Put every line of the entries below into a numbered list, leaving out blank lines and the pictures.

* begin DATA ENTRIES *

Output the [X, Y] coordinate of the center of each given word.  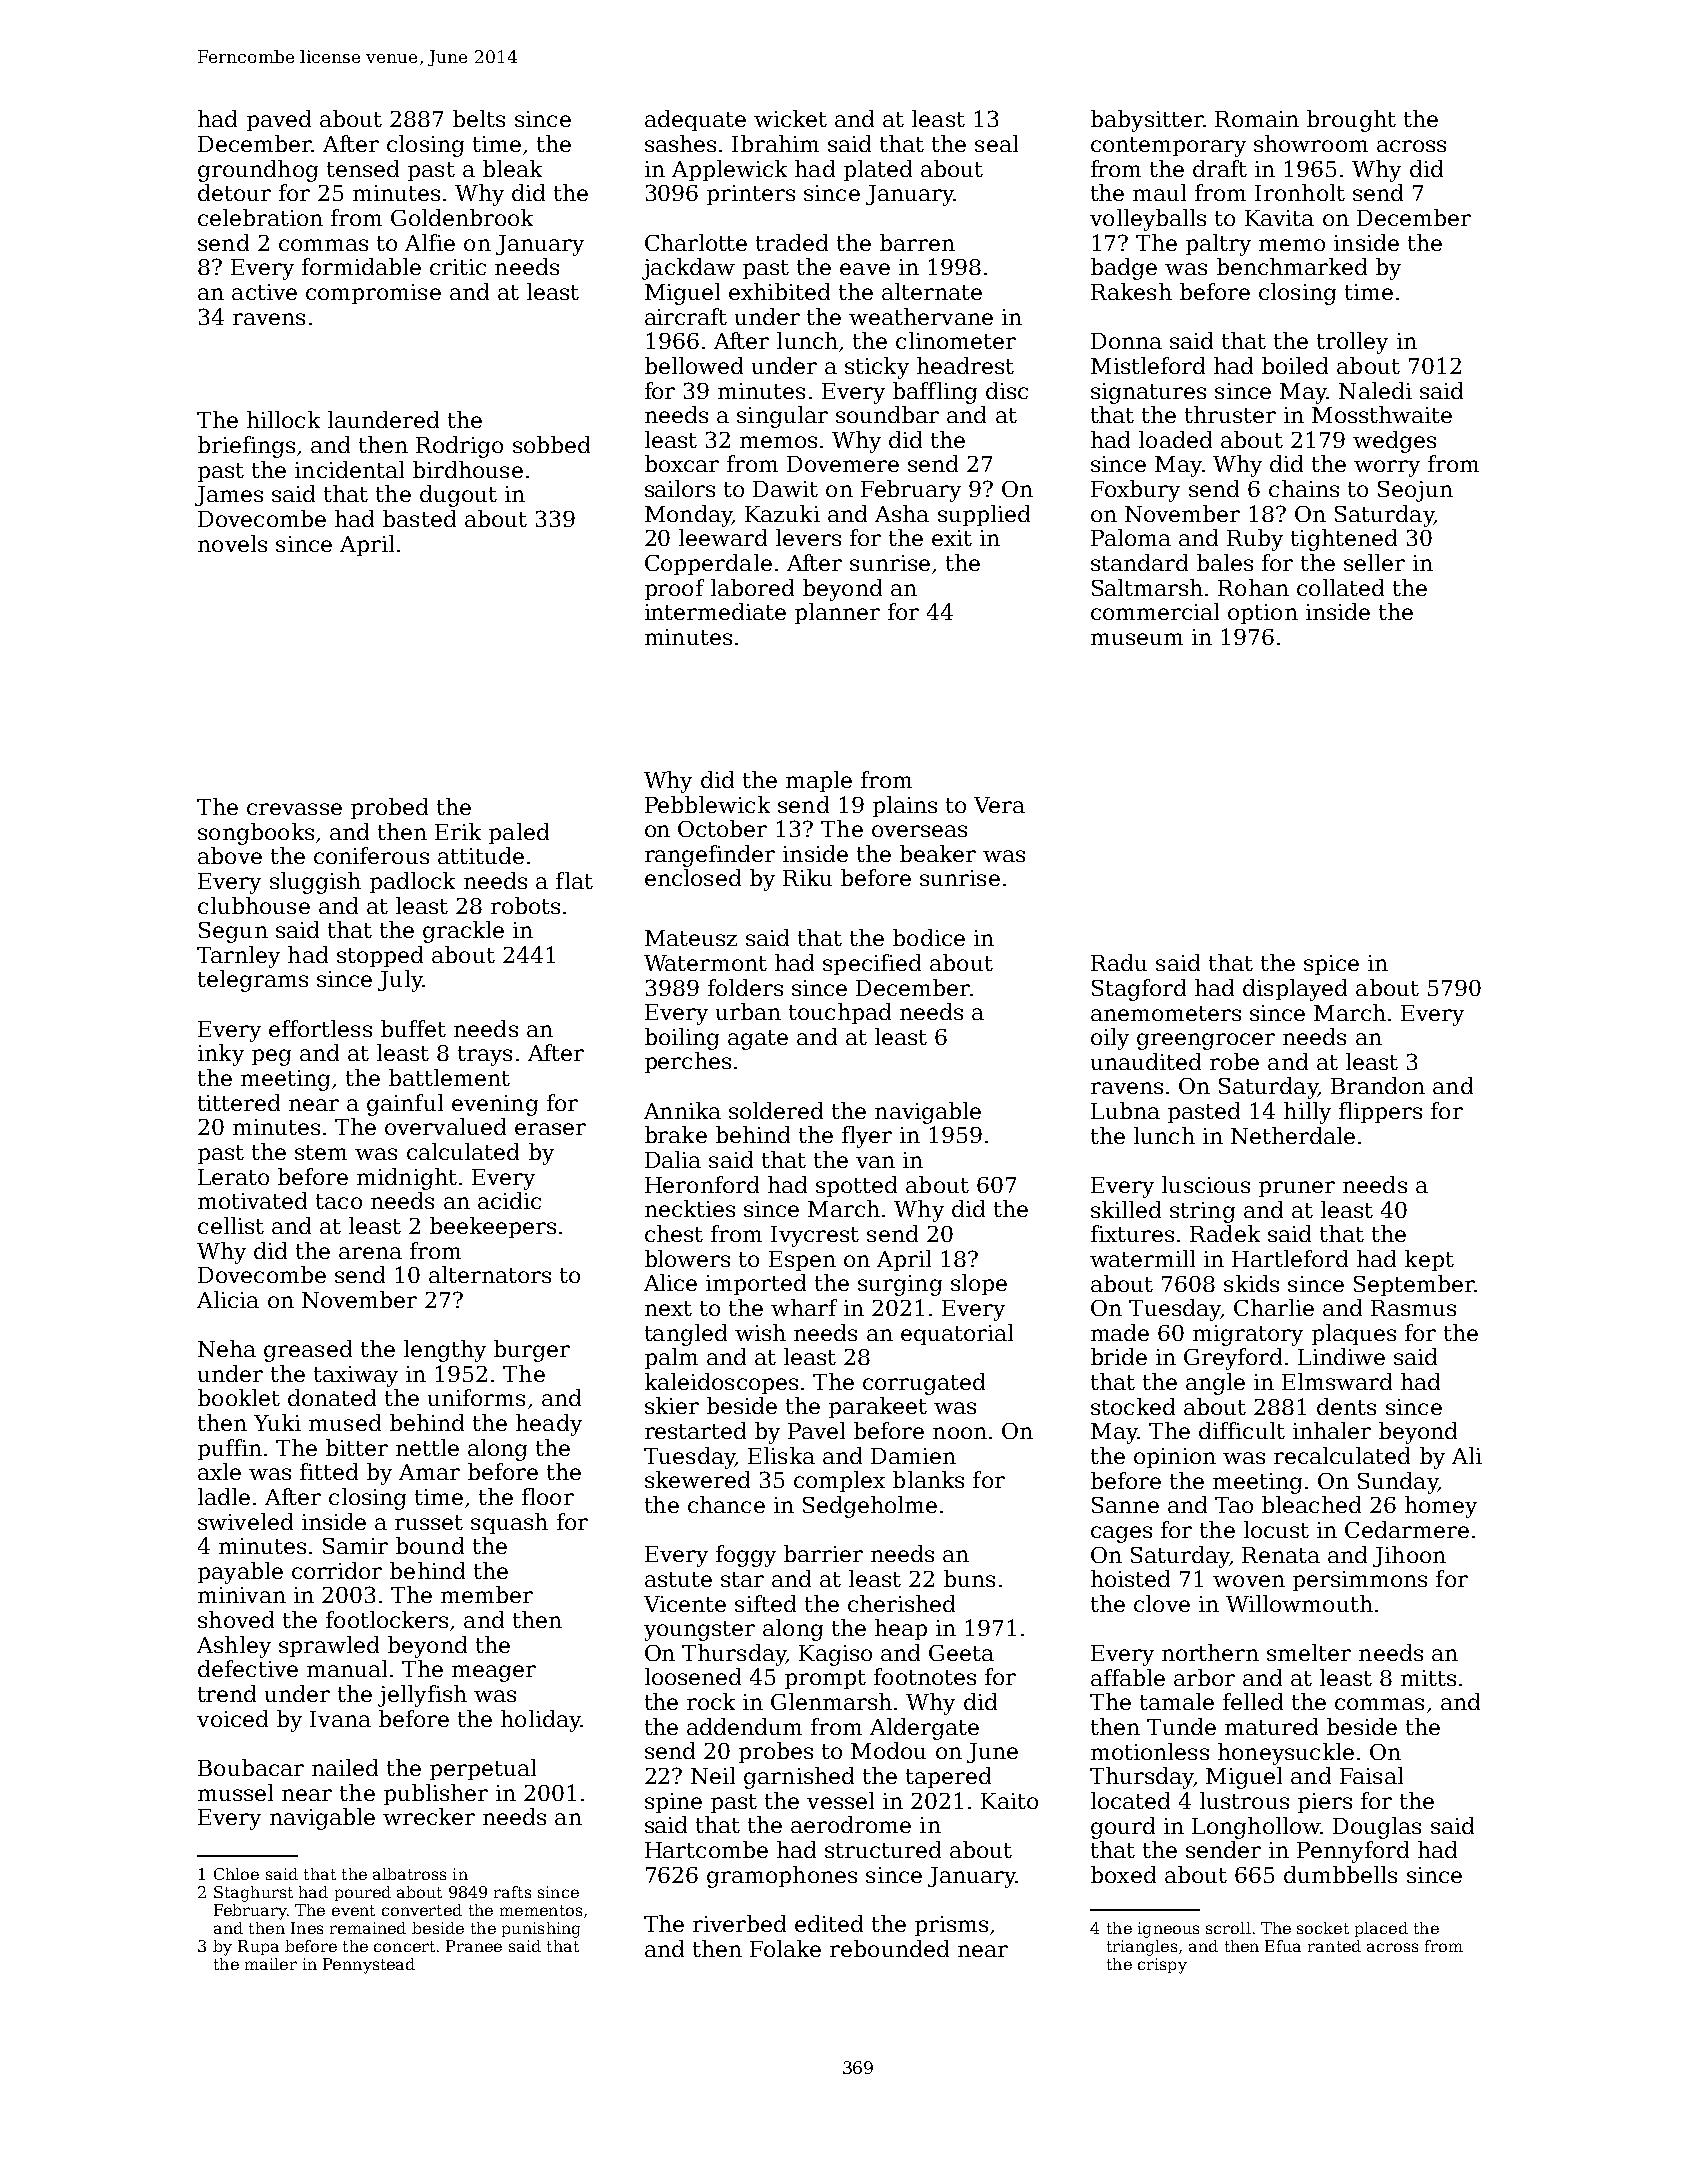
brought [1351, 121]
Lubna [1125, 1110]
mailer [271, 1964]
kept [1429, 1260]
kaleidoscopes [721, 1383]
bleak [512, 168]
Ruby [1255, 540]
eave [865, 269]
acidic [509, 1200]
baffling [935, 393]
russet [429, 1522]
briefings [246, 447]
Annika [682, 1110]
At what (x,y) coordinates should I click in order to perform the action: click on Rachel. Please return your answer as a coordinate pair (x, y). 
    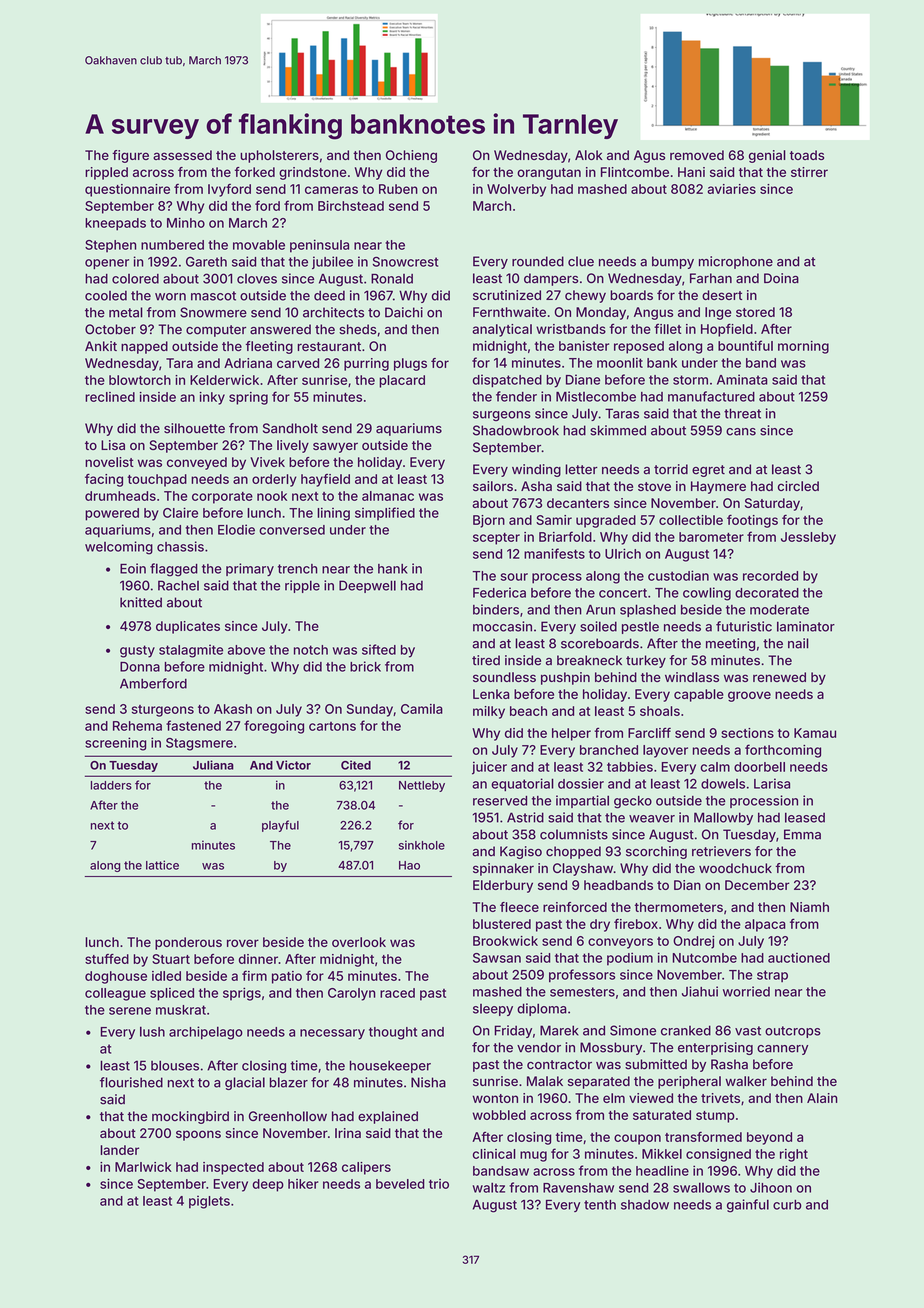
    Looking at the image, I should click on (178, 585).
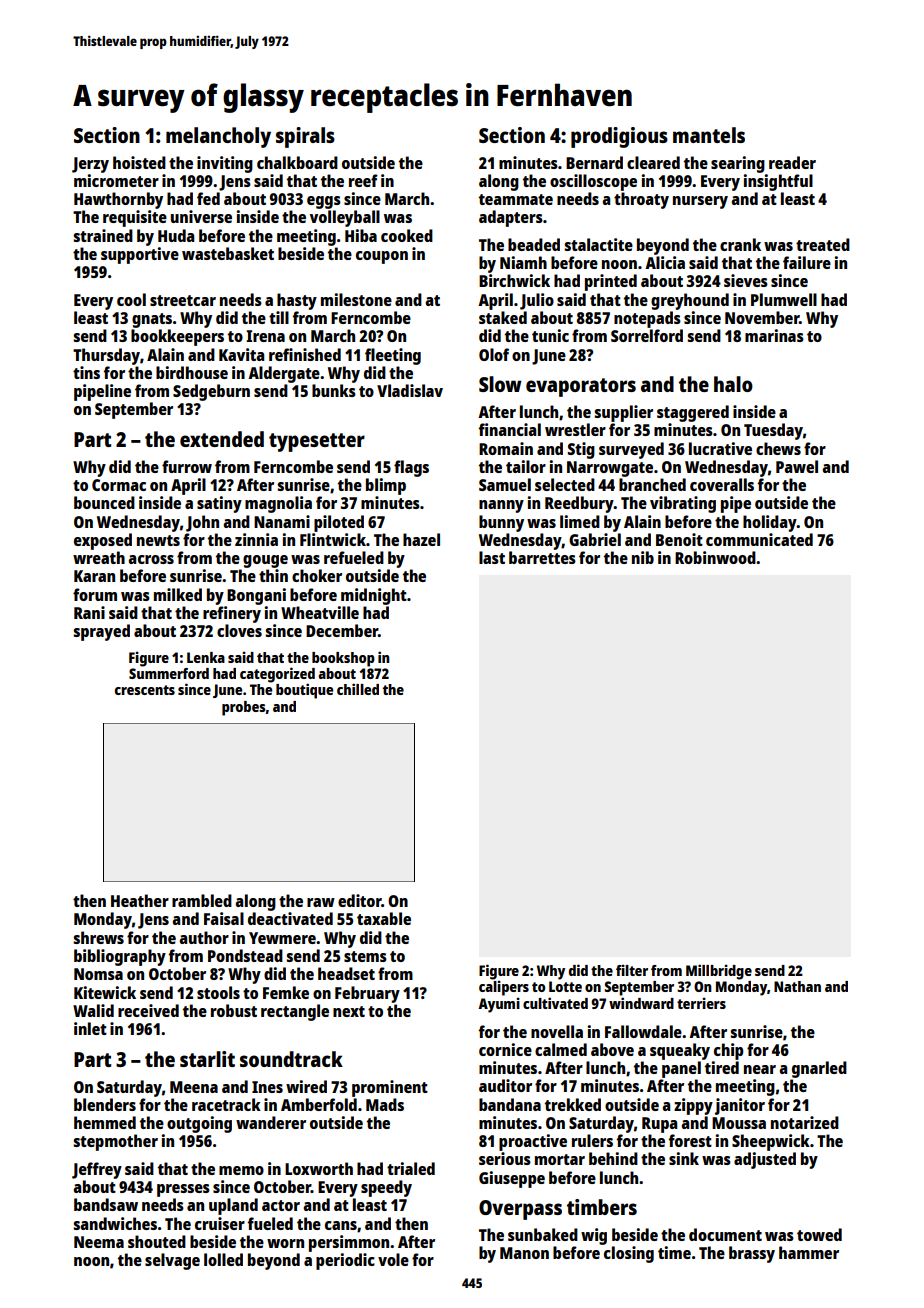 The image size is (924, 1308). I want to click on Birchwick, so click(514, 280).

* end DATA ENTRIES *

» REPLY:
1. Output the [X, Y] coordinate of the center of each given word.  
2. brought [1351, 121]
3. Lubna [1125, 1110]
4. mailer [271, 1964]
5. kept [1429, 1260]
6. kaleidoscopes [721, 1383]
7. bleak [512, 168]
8. Ruby [1255, 540]
9. eave [865, 269]
10. acidic [509, 1200]
11. baffling [935, 393]
12. russet [429, 1522]
13. briefings [246, 447]
14. Annika [682, 1110]
15. At what (x,y) coordinates should I click in order to perform the action: click on Rachel. Please return your answer as a coordinate pair (x, y). 
16.     Looking at the image, I should click on (178, 585).
17.  The image size is (924, 1308). I want to click on Birchwick, so click(514, 280).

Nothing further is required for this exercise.